▸ To do: Copy task, pictures excluded: set down exactly the lines from the one containing "AUDIO pin TX: D4 -> RX" to the end of the data below.

Revision comparison data
------------------------------------

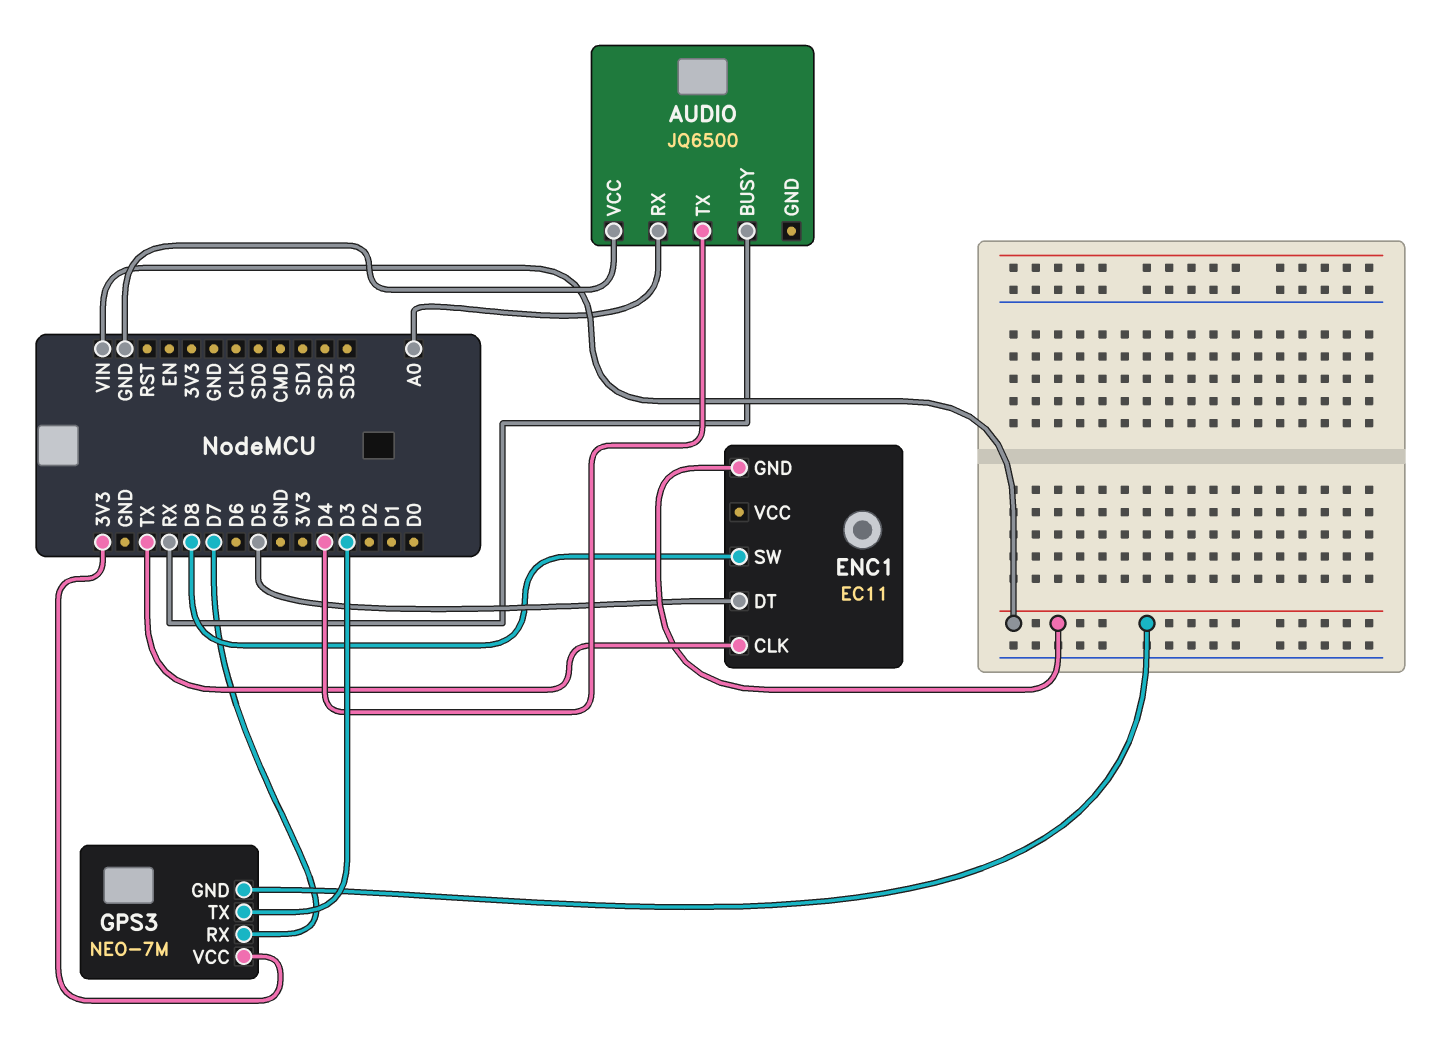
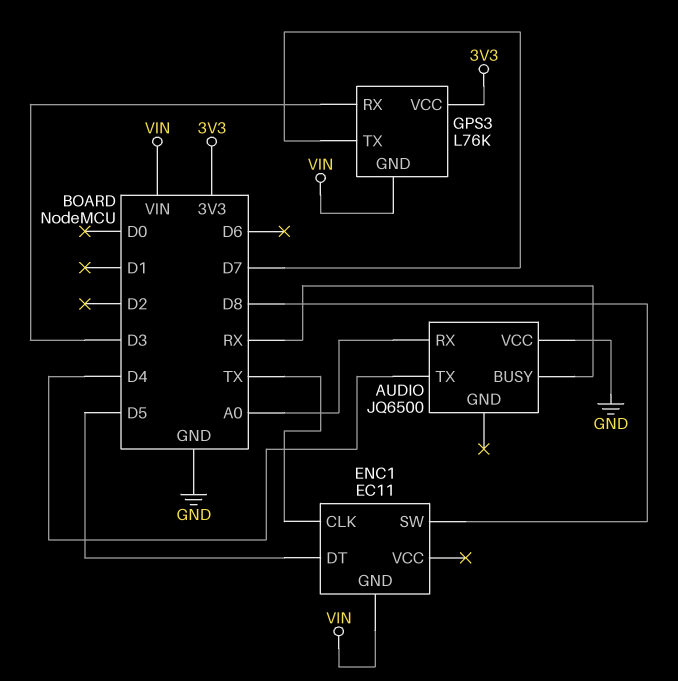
GPS3: NEO-7M -> L76K
GPS3 pin RX: D7 -> D3
GPS3 pin TX: D3 -> D7

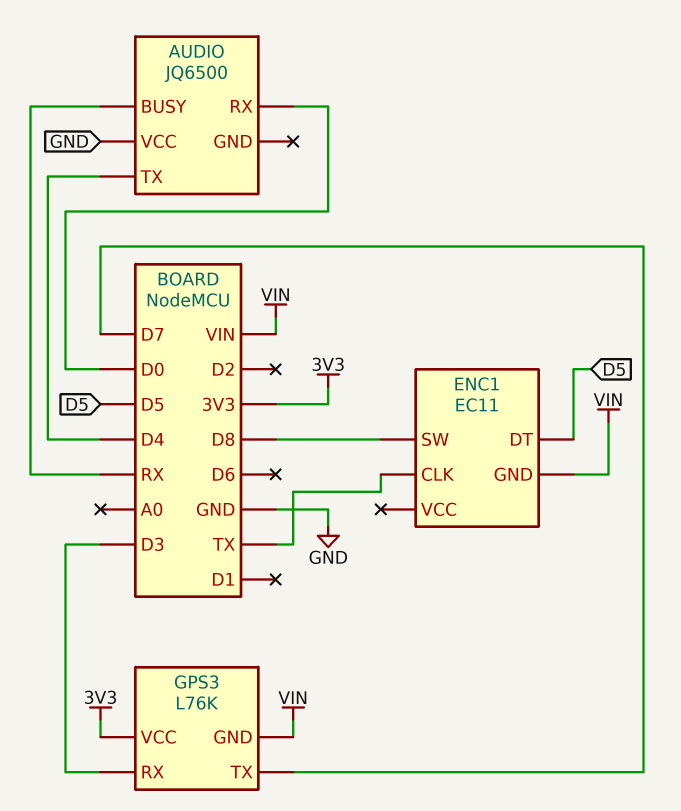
AUDIO pin RX: A0 -> D0

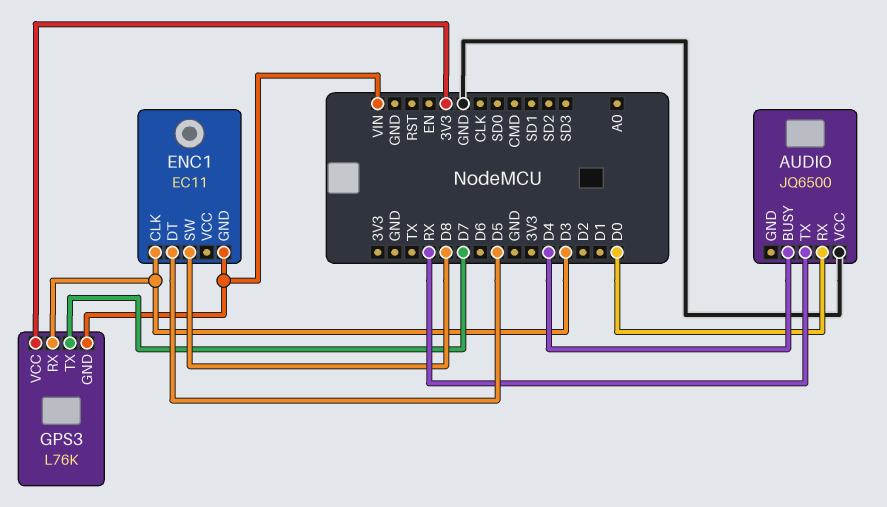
AUDIO pin BUSY: RX -> D4
AUDIO pin TX: D4 -> RX
ENC1 pin CLK: TX -> D3

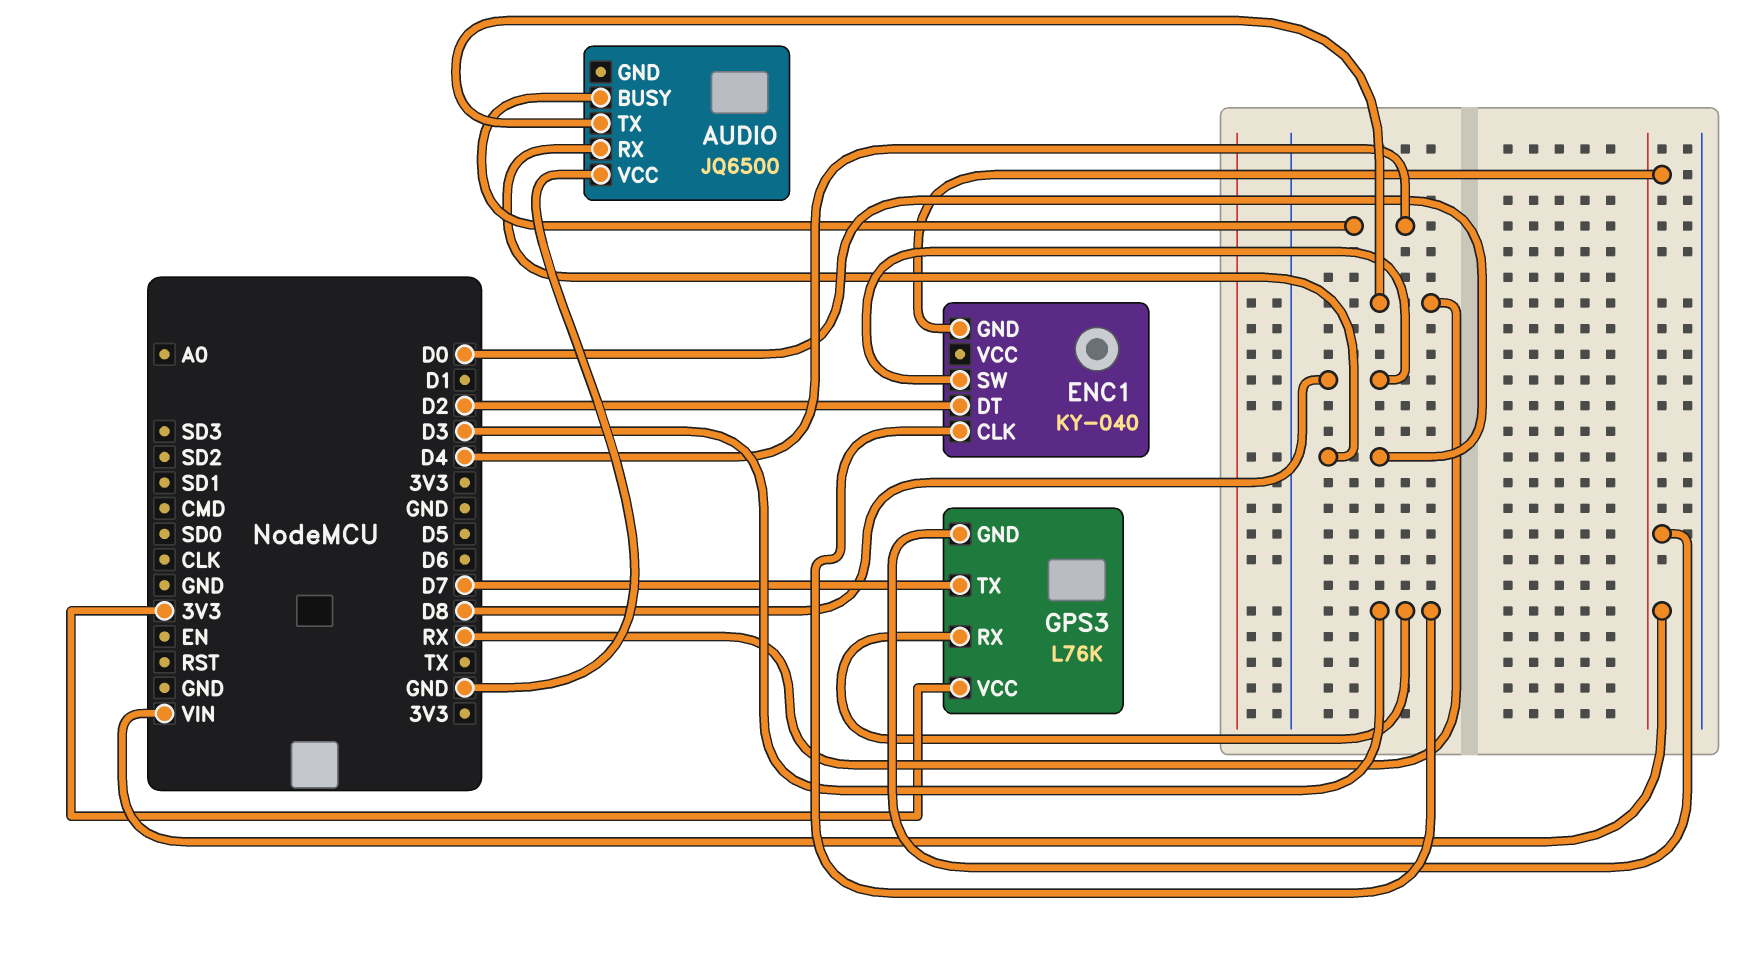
ENC1: EC11 -> KY-040
ENC1 pin DT: D5 -> D2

------------------------------------

▸ Answer to this exercise:
AUDIO pin TX: D4 -> RX
ENC1 pin CLK: TX -> D3

ENC1: EC11 -> KY-040
ENC1 pin DT: D5 -> D2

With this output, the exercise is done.